### WORK TO COMPLETE
Determine how many lines of the listing below include the string "round". Output the number and nothing more.
==== RAW DATA ====
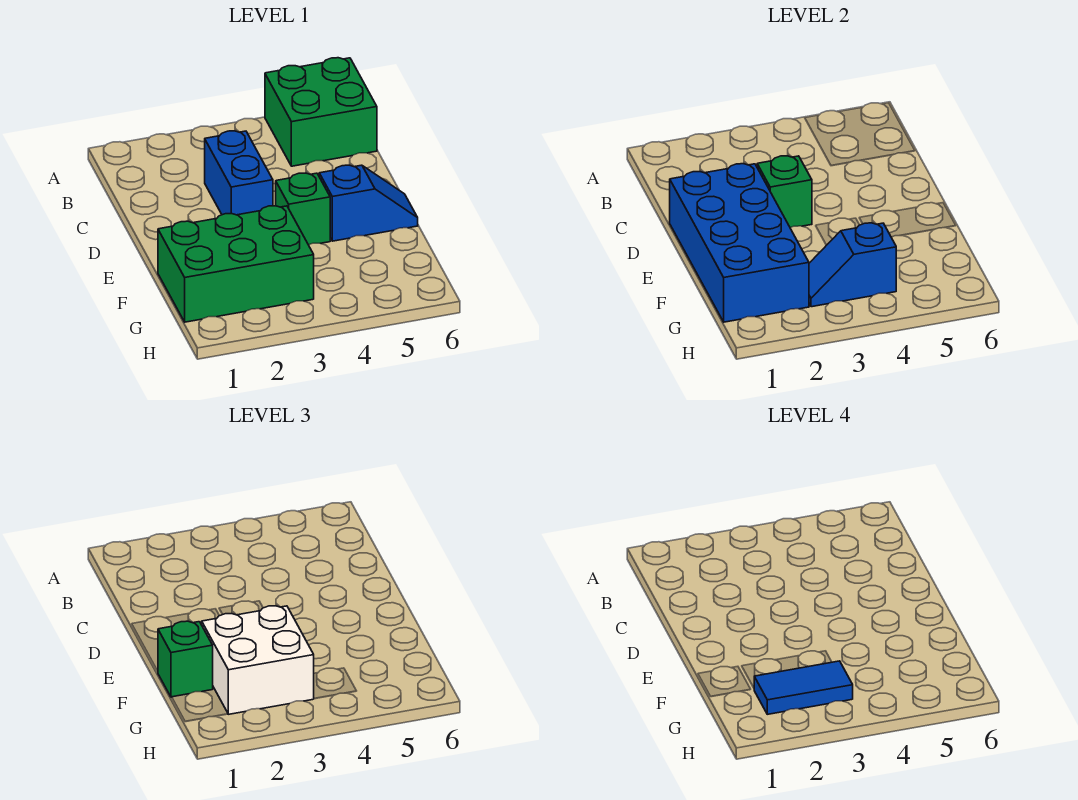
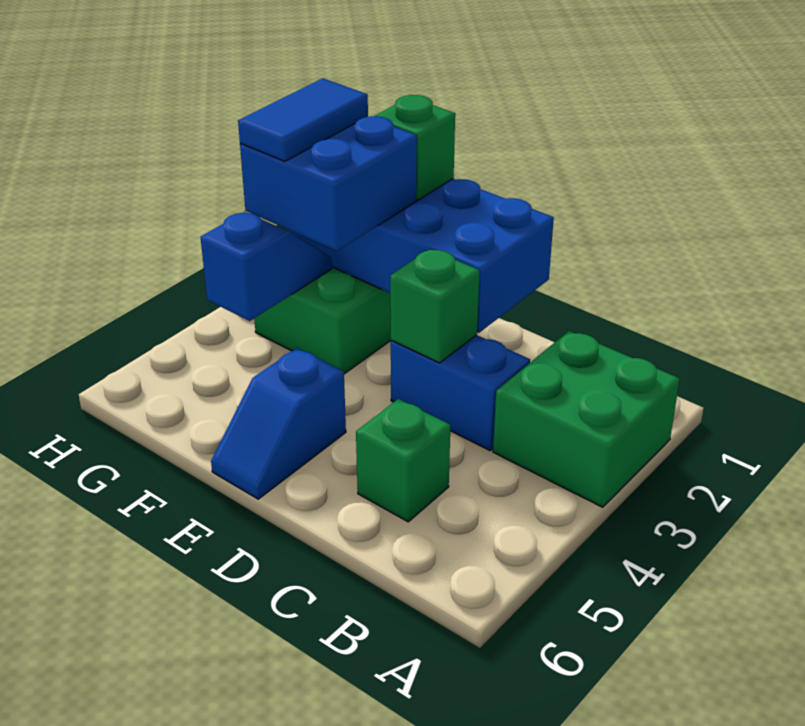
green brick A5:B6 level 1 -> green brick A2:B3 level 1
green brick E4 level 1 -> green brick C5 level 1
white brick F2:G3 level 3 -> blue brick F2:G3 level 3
====
==== RAW DATA ====
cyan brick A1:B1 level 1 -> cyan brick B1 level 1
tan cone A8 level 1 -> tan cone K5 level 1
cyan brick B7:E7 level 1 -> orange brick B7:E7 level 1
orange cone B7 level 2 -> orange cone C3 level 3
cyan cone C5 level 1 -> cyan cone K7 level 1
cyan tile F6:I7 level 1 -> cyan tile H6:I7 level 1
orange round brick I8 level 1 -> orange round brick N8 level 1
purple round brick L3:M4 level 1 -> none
====
### EXERCISE OUTPUT
2